# EXERCISE INPUT
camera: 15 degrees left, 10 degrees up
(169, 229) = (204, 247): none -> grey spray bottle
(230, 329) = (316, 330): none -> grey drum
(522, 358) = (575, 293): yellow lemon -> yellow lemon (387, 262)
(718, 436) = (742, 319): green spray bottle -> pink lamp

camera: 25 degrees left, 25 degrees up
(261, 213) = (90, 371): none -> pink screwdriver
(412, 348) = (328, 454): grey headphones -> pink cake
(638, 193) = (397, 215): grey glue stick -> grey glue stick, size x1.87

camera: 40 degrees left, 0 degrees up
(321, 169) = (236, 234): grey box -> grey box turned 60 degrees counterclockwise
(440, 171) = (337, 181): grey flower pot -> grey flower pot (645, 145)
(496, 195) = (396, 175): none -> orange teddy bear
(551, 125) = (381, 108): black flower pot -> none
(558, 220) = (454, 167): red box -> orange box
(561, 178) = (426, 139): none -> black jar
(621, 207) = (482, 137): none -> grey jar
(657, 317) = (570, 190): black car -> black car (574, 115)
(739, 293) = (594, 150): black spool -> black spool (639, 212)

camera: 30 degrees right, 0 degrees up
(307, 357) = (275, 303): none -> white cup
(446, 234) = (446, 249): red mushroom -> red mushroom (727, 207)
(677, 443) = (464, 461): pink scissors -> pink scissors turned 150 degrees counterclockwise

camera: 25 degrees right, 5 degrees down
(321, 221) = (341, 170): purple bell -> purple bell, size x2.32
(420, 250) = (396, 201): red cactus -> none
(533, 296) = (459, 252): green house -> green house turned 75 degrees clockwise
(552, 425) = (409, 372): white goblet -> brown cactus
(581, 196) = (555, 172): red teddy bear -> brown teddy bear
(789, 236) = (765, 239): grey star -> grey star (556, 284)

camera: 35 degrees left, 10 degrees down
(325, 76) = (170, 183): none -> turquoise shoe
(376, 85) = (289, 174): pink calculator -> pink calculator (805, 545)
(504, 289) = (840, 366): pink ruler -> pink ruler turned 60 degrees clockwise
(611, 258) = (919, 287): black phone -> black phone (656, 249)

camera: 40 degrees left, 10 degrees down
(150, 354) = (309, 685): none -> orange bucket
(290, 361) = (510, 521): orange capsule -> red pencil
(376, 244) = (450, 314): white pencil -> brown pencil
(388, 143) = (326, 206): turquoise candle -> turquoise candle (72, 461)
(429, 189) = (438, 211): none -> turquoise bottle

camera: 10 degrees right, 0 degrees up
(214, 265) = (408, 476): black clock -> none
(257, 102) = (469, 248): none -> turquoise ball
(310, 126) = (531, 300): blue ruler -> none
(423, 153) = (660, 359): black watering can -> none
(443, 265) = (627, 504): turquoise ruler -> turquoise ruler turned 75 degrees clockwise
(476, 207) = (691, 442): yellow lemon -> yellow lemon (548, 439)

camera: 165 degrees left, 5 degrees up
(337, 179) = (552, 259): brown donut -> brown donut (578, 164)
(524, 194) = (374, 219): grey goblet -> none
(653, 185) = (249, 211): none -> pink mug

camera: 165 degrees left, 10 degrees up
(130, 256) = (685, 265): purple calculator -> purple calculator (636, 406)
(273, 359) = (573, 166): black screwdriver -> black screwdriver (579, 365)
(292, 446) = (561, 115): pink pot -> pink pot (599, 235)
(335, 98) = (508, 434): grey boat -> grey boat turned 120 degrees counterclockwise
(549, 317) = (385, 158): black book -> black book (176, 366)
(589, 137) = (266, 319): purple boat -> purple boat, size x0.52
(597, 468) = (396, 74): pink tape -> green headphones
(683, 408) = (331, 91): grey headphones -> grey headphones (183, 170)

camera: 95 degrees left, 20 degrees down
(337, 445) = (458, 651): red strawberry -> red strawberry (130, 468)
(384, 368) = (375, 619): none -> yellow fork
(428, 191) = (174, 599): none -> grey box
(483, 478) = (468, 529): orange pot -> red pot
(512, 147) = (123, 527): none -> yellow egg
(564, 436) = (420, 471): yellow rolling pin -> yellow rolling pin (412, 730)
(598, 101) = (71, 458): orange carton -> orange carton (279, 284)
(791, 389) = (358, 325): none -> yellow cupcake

# WHAT YOU SHOULD DO
All lines above with "screwdriver" in them should be returned.

# RESULT FOR THIS EXERCISE
(261, 213) = (90, 371): none -> pink screwdriver
(273, 359) = (573, 166): black screwdriver -> black screwdriver (579, 365)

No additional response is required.